--- AIM OF THE EXERCISE ---
Leave every image out, and print the remaining lines below exactly.

--- COLLECTED MATERIAL ---
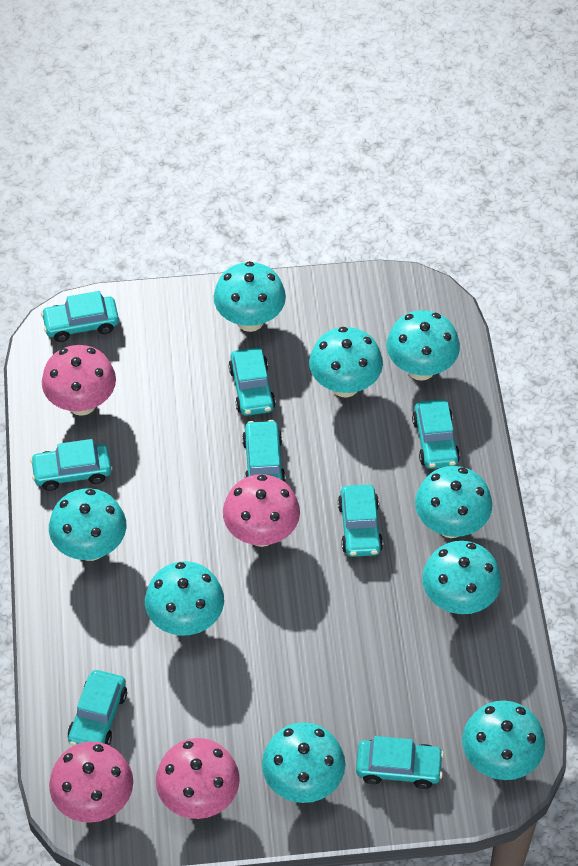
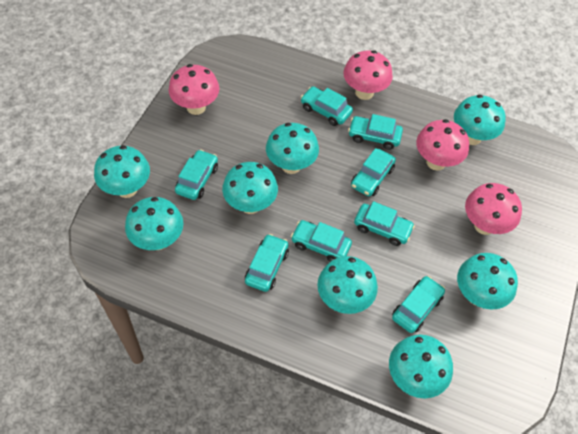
turquoise mushroom: 9 -> 8

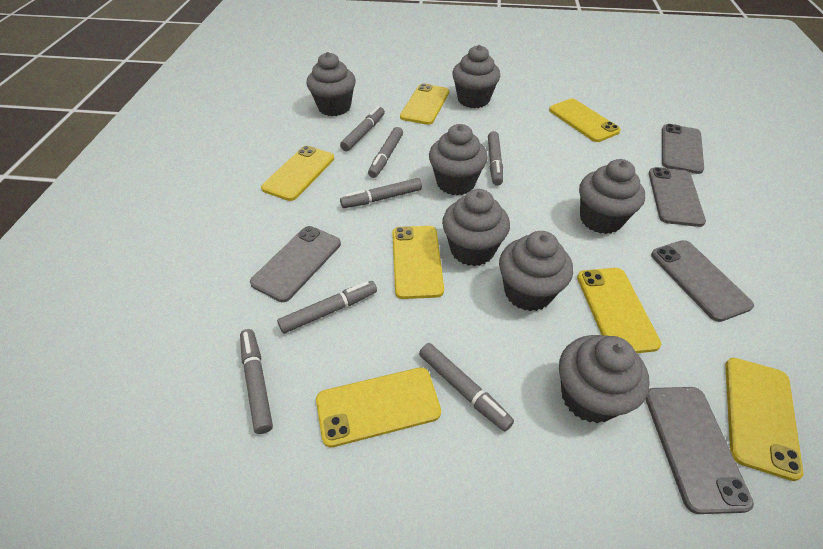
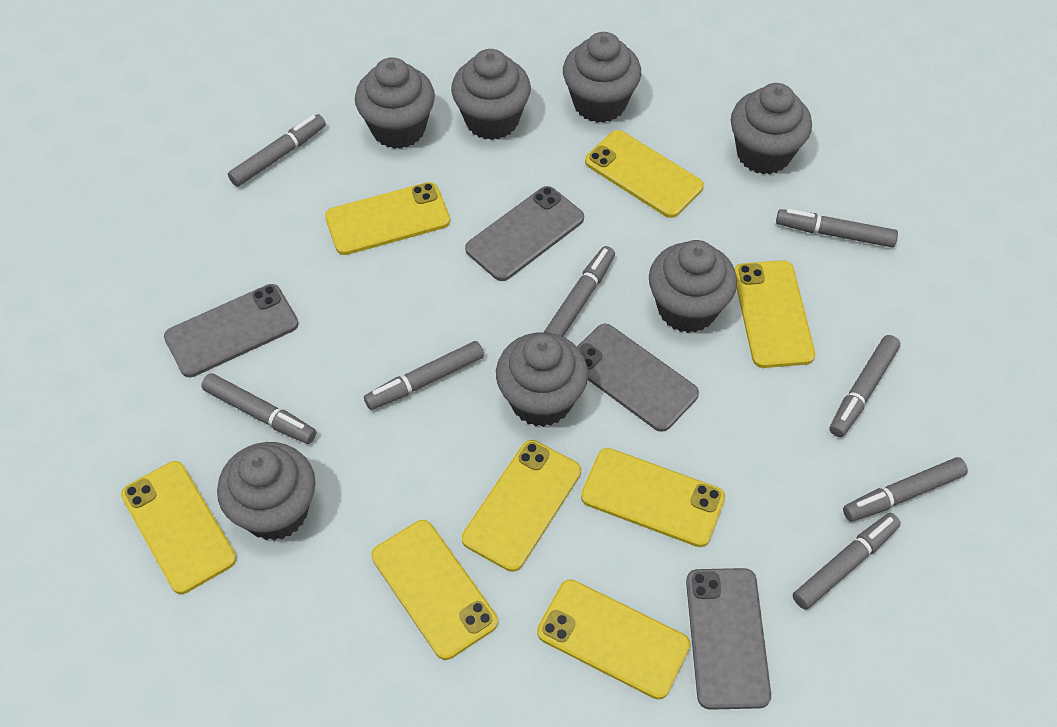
grey marker: 7 -> 8
grey phone: 5 -> 4
yellow phone: 7 -> 8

--- RESULT ---
turquoise mushroom: 9 -> 8

grey marker: 7 -> 8
grey phone: 5 -> 4
yellow phone: 7 -> 8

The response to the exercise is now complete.